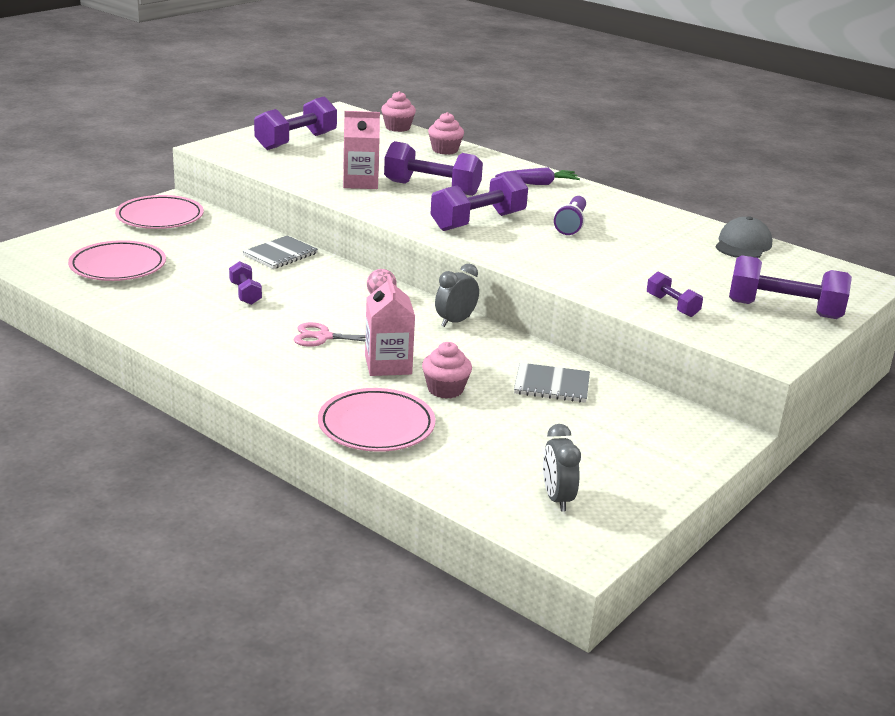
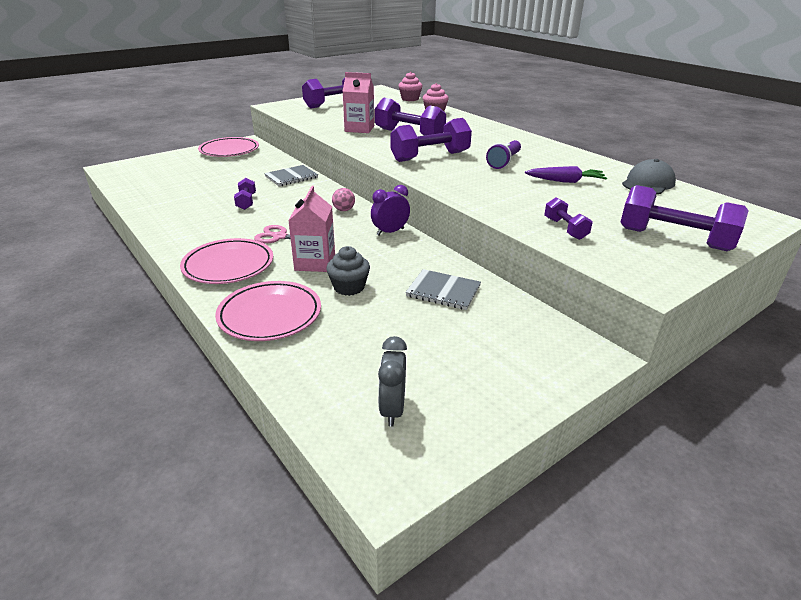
camera: 15 degrees right, 5 degrees up
(118, 266) = (175, 179): pink plate -> pink plate (228, 265)
(445, 389) = (349, 287): pink cupcake -> grey cupcake
(455, 321) = (390, 232): grey clock -> purple clock
(537, 184) = (492, 134): purple carrot -> purple carrot (565, 181)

——

Each line from the one with "(118, 266) = (175, 179): pink" to the end of the material should be duplicated exactly, and no other line.

• **Exercise output**
(118, 266) = (175, 179): pink plate -> pink plate (228, 265)
(445, 389) = (349, 287): pink cupcake -> grey cupcake
(455, 321) = (390, 232): grey clock -> purple clock
(537, 184) = (492, 134): purple carrot -> purple carrot (565, 181)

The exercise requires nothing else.